═════ Source data ═════
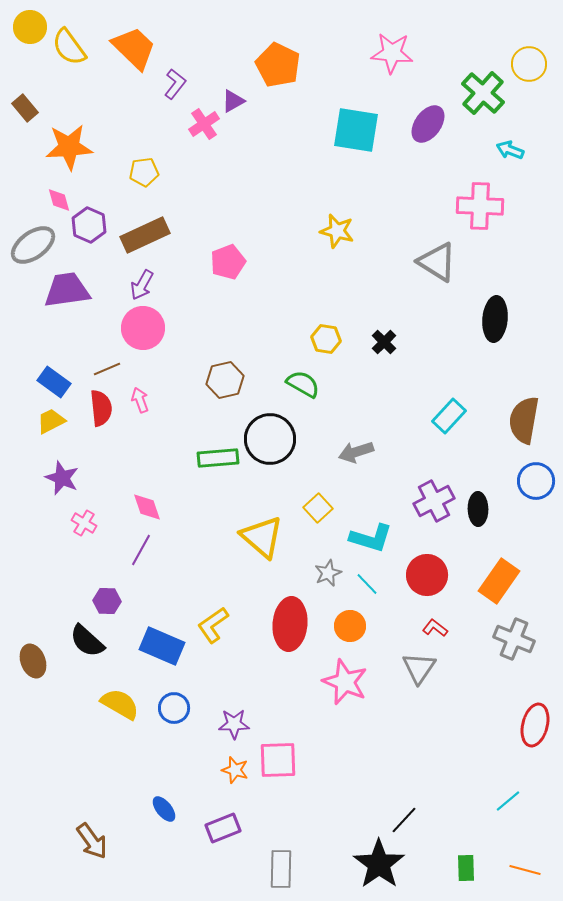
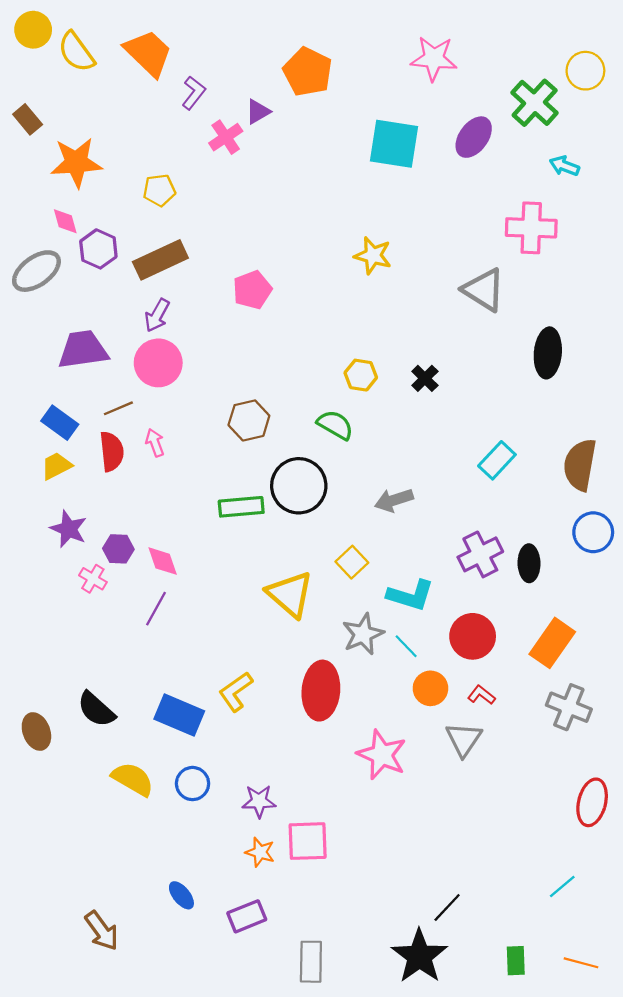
purple trapezoid: (67, 290) -> (83, 350), moved
gray star: (328, 573) -> (363, 634), size x1.4
purple hexagon: (107, 601) -> (118, 549), moved
orange circle: (350, 626) -> (430, 688), moved

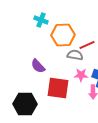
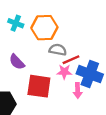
cyan cross: (41, 20) -> (16, 23), moved
red line: (87, 45) -> (71, 60), moved

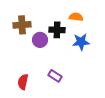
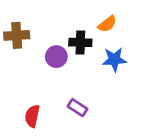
orange semicircle: (76, 17) -> (107, 24), turned 136
brown cross: (22, 25) -> (17, 35), moved

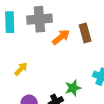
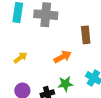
orange arrow: (61, 37) -> (63, 57), moved

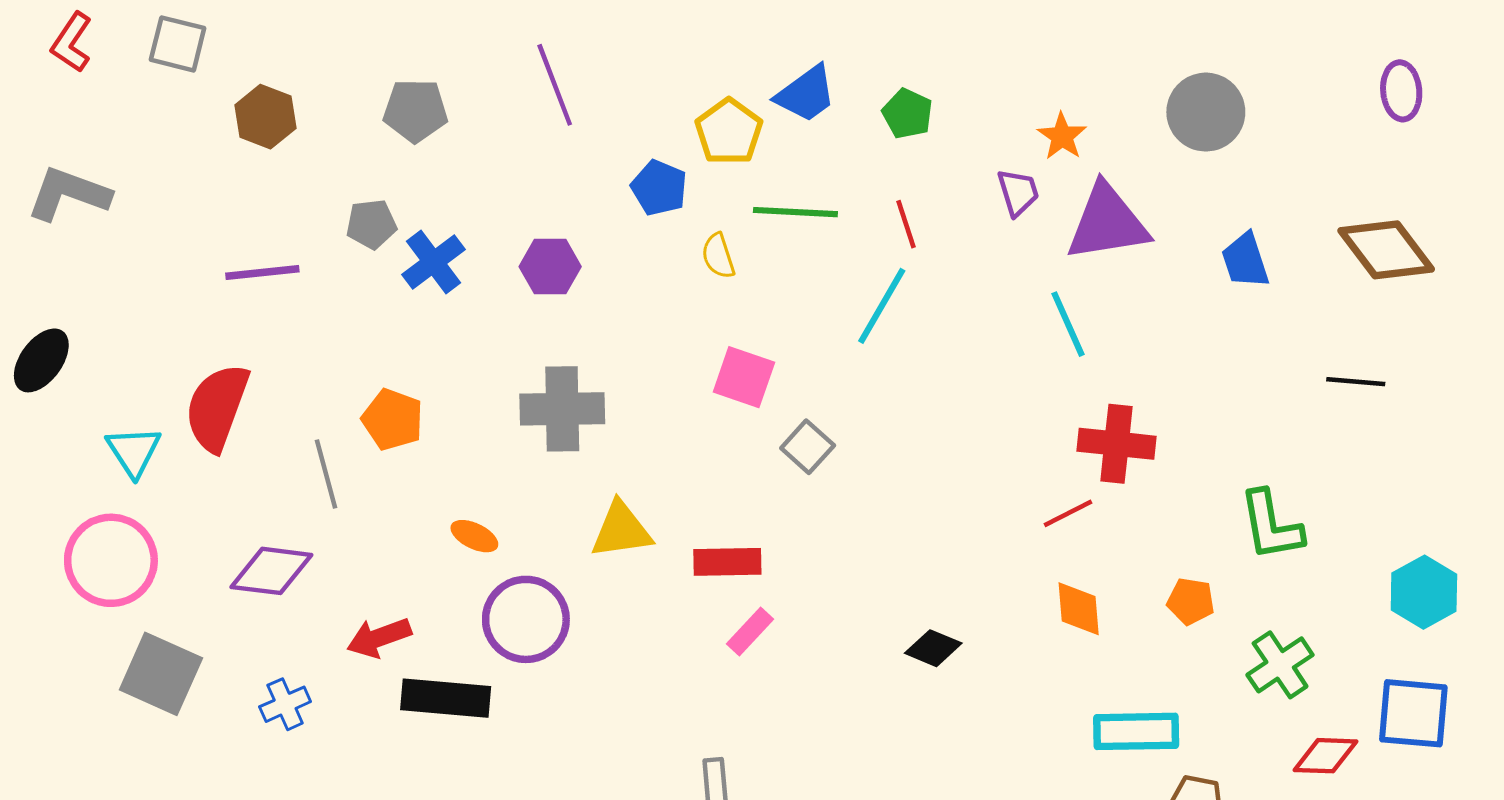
═════
Prompt:
Your answer must consist only of the lines from the one containing "purple hexagon: (107, 601)" through the end of the entries, restated word for word, with no pictures.

Problem solution:
purple hexagon: (107, 601) -> (118, 549), moved
orange circle: (350, 626) -> (430, 688), moved

cyan cross: (41, 20) -> (16, 23), moved
red line: (87, 45) -> (71, 60), moved

orange semicircle: (76, 17) -> (107, 24), turned 136
brown cross: (22, 25) -> (17, 35), moved

orange arrow: (61, 37) -> (63, 57), moved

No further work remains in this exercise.